▸ **TO-DO ITEM**
Please repeat, exactly as written, the line containing "pink cross: (357, 172) -> (396, 273), moved" and every line after it through the end of the records below, leaving out any pictures.

[[ MATERIALS PROVIDED open ]]

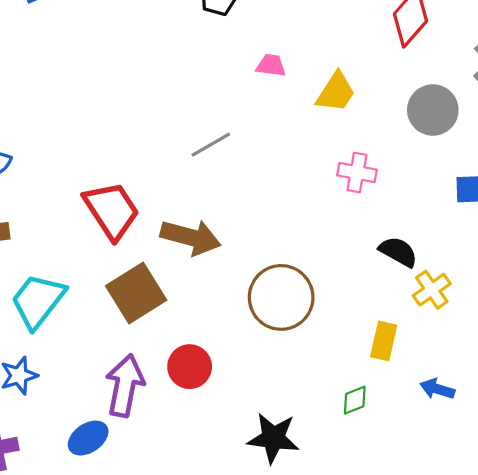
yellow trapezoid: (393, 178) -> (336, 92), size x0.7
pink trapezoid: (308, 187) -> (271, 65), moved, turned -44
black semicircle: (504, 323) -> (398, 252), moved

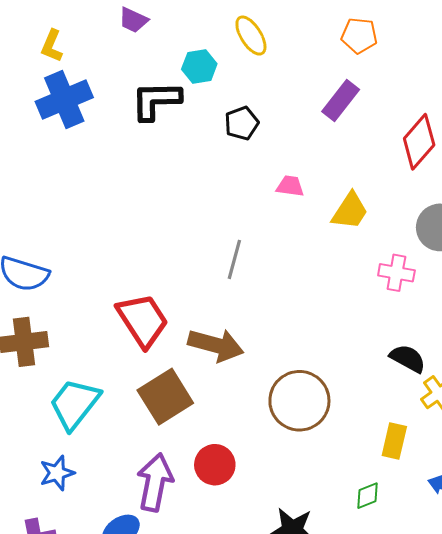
gray line: (211, 145) -> (234, 259), turned -45
pink cross: (357, 172) -> (396, 273), moved

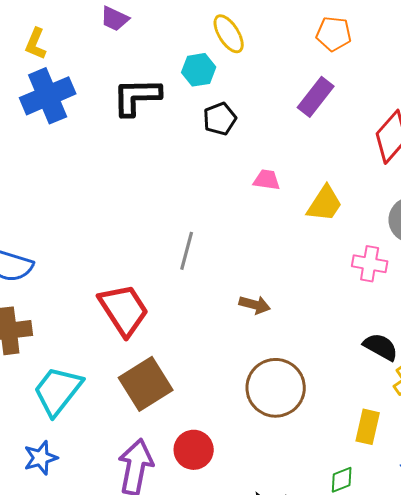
cyan hexagon: (199, 66) -> (199, 70), moved
gray line: (234, 259) -> (187, 251), moved
brown arrow: (216, 345) -> (255, 305), moved, size x0.6

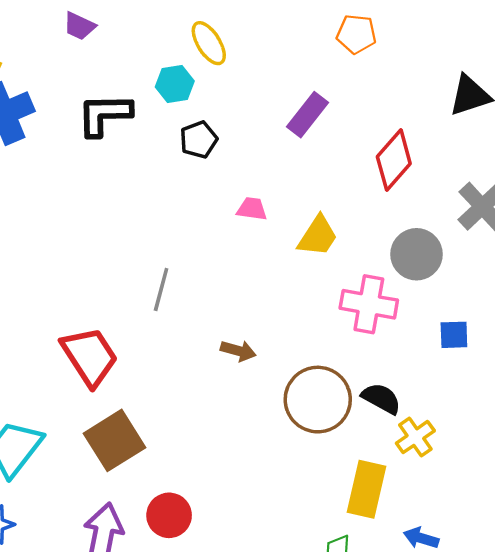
orange pentagon: (334, 34) -> (356, 34), moved
pink cross: (370, 264) -> (369, 304), size x1.4
brown circle: (276, 388) -> (318, 400), moved
yellow rectangle: (368, 427) -> (367, 489), size x1.4

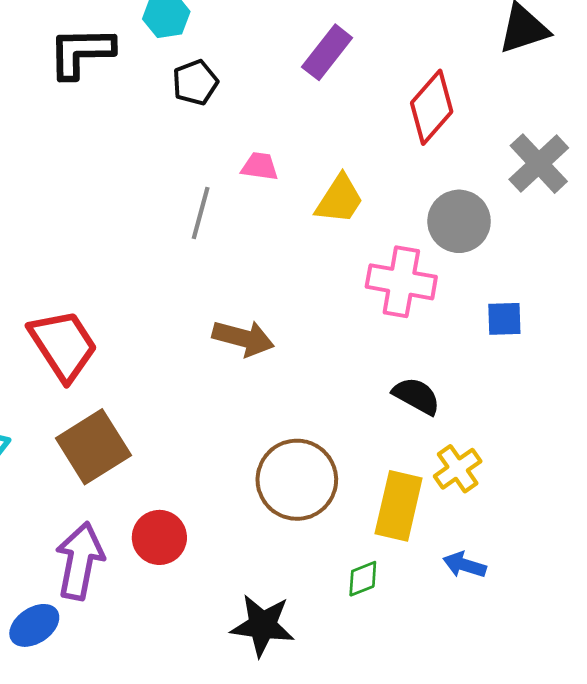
gray line: (161, 289) -> (201, 213), moved
brown arrow: (238, 351) -> (243, 338), size x1.4
brown circle: (318, 400) -> (297, 480), moved
yellow cross: (415, 437) -> (458, 469), moved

[[ MATERIALS PROVIDED closed ]]

▸ **YOUR RESPONSE**
pink cross: (357, 172) -> (396, 273), moved

cyan hexagon: (199, 66) -> (199, 70), moved
gray line: (234, 259) -> (187, 251), moved
brown arrow: (216, 345) -> (255, 305), moved, size x0.6

orange pentagon: (334, 34) -> (356, 34), moved
pink cross: (370, 264) -> (369, 304), size x1.4
brown circle: (276, 388) -> (318, 400), moved
yellow rectangle: (368, 427) -> (367, 489), size x1.4

gray line: (161, 289) -> (201, 213), moved
brown arrow: (238, 351) -> (243, 338), size x1.4
brown circle: (318, 400) -> (297, 480), moved
yellow cross: (415, 437) -> (458, 469), moved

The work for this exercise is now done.